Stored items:
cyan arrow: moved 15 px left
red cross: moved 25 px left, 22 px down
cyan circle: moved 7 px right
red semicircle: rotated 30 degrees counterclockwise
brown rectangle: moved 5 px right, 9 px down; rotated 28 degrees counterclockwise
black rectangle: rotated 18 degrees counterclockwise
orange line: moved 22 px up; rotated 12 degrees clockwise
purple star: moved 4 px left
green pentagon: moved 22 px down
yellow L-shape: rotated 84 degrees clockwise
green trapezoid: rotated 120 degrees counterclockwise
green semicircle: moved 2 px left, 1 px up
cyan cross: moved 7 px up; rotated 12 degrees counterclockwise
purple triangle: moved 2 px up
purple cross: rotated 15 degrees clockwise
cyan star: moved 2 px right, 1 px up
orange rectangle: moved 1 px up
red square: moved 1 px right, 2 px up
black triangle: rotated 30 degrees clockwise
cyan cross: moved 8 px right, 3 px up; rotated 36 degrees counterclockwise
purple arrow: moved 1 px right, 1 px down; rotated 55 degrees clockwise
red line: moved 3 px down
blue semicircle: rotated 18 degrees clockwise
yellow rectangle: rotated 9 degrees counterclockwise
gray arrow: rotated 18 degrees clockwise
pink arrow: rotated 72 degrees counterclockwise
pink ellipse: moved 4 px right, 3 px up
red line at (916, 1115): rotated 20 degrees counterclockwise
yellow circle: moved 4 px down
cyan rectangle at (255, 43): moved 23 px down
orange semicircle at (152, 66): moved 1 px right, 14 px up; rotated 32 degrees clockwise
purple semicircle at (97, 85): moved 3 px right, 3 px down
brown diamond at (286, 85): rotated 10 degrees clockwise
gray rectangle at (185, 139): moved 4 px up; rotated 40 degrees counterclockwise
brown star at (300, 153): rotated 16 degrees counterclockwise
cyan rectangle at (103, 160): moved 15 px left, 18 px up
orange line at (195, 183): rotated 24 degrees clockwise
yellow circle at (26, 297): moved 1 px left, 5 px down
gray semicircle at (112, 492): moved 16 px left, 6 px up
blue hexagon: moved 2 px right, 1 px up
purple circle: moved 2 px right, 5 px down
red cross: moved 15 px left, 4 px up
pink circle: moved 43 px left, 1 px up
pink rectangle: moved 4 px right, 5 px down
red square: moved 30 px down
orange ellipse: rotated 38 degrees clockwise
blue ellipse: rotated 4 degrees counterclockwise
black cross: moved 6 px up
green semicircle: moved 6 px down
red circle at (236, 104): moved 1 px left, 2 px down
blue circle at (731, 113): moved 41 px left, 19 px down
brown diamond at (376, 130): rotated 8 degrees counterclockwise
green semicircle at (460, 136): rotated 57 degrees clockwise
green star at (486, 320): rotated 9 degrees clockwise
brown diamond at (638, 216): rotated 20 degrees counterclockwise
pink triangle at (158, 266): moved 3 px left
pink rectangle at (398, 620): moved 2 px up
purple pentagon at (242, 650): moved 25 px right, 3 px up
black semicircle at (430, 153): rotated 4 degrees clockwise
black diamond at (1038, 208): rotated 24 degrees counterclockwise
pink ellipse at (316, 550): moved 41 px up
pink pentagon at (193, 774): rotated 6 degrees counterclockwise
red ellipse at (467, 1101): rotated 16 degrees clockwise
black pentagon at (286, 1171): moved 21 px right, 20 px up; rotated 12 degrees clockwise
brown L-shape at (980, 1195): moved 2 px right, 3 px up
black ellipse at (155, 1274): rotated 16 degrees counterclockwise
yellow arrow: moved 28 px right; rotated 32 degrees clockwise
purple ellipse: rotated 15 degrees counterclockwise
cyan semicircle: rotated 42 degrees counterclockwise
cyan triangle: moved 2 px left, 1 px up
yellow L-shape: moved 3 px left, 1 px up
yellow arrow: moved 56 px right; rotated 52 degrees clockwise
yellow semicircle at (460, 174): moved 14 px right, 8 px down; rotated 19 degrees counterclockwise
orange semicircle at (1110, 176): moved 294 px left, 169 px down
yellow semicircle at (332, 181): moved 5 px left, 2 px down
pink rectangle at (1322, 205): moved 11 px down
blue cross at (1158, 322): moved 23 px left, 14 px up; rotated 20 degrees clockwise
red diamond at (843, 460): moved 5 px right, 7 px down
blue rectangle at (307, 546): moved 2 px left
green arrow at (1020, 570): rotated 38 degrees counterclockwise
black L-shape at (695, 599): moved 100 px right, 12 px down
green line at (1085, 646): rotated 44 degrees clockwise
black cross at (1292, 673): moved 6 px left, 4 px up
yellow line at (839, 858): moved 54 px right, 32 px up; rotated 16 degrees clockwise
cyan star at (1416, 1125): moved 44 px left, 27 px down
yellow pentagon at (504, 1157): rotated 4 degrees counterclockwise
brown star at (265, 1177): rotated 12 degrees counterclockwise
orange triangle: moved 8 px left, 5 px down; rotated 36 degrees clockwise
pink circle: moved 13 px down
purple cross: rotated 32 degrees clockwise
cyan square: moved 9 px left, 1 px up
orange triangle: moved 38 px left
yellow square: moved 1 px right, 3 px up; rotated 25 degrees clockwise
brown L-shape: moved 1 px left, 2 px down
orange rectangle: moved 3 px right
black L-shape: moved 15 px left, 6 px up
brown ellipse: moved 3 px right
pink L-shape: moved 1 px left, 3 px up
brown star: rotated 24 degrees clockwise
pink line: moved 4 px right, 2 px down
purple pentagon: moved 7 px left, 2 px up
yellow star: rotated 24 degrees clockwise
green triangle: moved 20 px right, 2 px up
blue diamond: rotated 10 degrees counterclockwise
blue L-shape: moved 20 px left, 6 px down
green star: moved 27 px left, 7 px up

TASK REQUIREMENTS:
Report every line of the records above that contains the string "diamond". Case counts.

TASK RESPONSE:
brown diamond at (286, 85): rotated 10 degrees clockwise
brown diamond at (376, 130): rotated 8 degrees counterclockwise
brown diamond at (638, 216): rotated 20 degrees counterclockwise
black diamond at (1038, 208): rotated 24 degrees counterclockwise
red diamond at (843, 460): moved 5 px right, 7 px down
blue diamond: rotated 10 degrees counterclockwise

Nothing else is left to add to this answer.